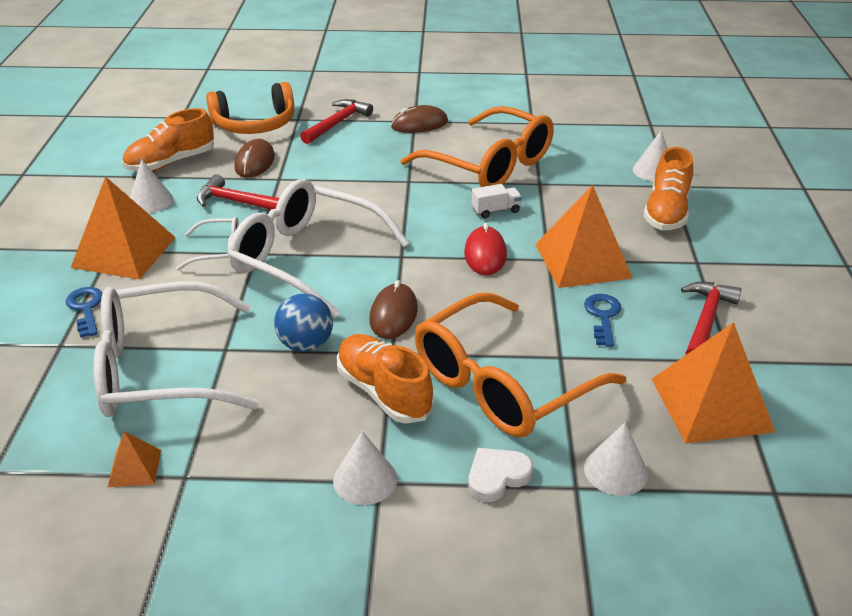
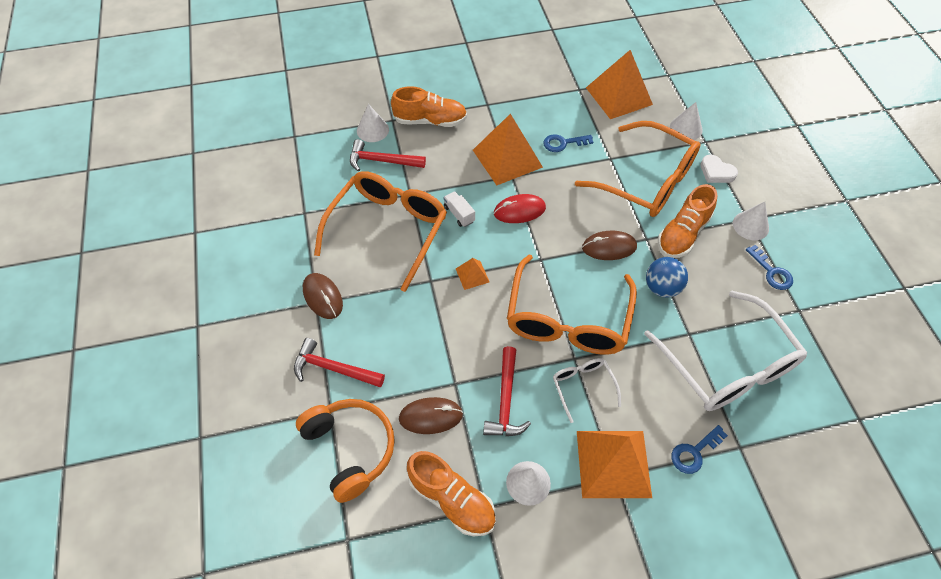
camera: 105 degrees left, 20 degrees up
orange pyramid [108,431,161,487] -> orange pyramid moved to [456,258,490,290]
white glasses [228,179,409,318] -> orange glasses [507,255,637,355]
red hammer [681,282,742,355] -> red hammer moved to [350,139,426,172]
none -> blue key [746,245,793,290]

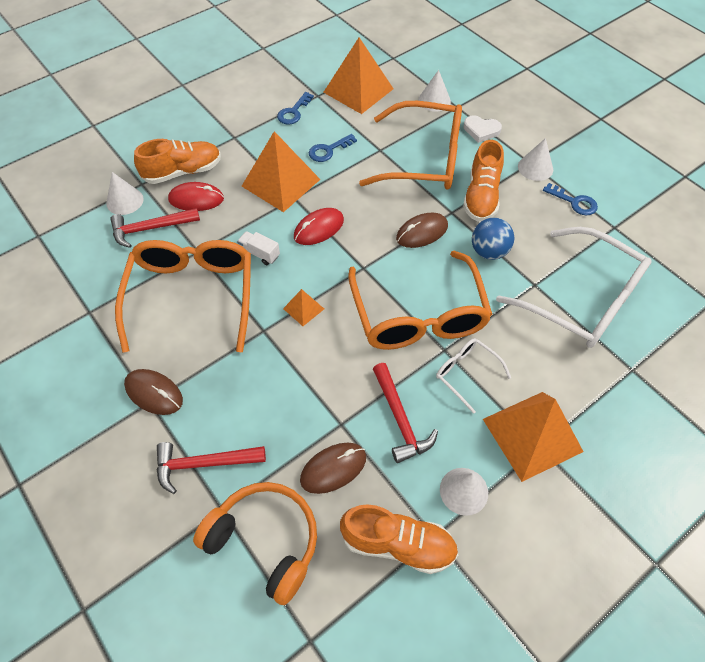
camera: 25 degrees left, 0 degrees up
blue key [671,425,728,474] -> blue key moved to [277,92,314,125]
none -> red mouse [168,182,224,211]

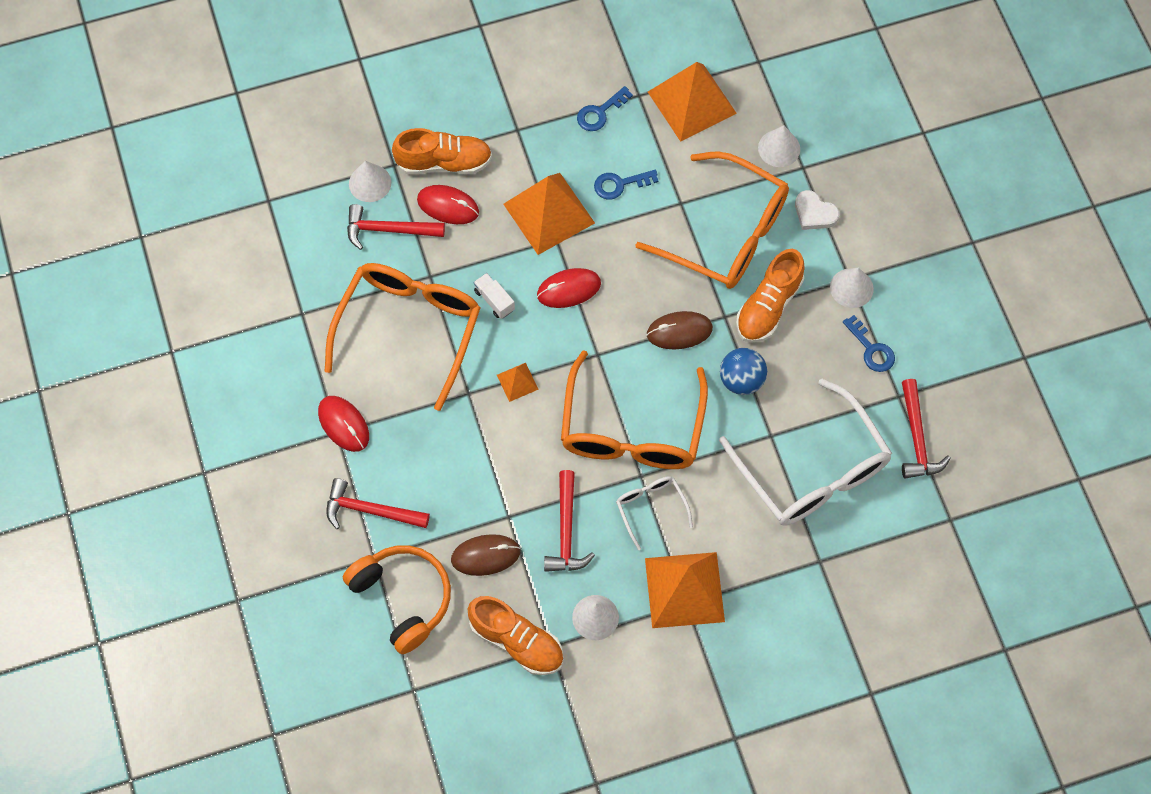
camera: 20 degrees right, 10 degrees up
brown mouse [124,369,183,415] -> red mouse [318,396,369,452]
none -> red hammer [902,379,951,478]

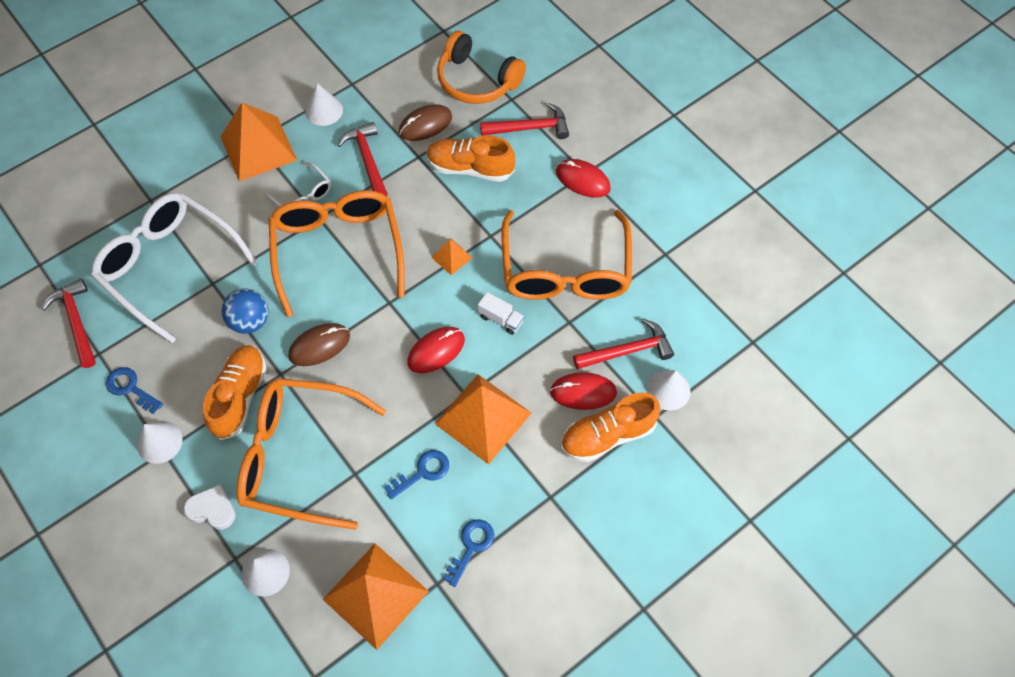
camera: 160 degrees right, 5 degrees down
orange shoe [468,596,563,675] -> orange shoe moved to [426,135,515,182]

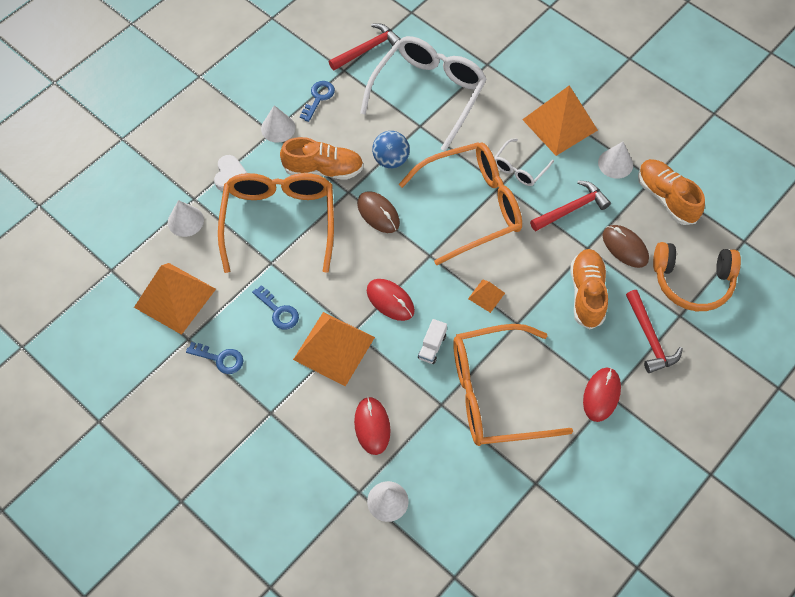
camera: 80 degrees right, 0 degrees up
orange headphones [437,31,526,104] -> orange headphones turned 105 degrees counterclockwise [653,242,741,311]
orange shoe [561,392,661,462] -> orange shoe moved to [638,159,705,225]
red hammer [573,319,674,369] -> none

++++

Select every line of the material above holding the word "moved" and copy it.

TASK OUTPUT:
orange pyramid [108,431,161,487] -> orange pyramid moved to [456,258,490,290]
red hammer [681,282,742,355] -> red hammer moved to [350,139,426,172]
blue key [671,425,728,474] -> blue key moved to [277,92,314,125]
orange shoe [468,596,563,675] -> orange shoe moved to [426,135,515,182]
orange shoe [561,392,661,462] -> orange shoe moved to [638,159,705,225]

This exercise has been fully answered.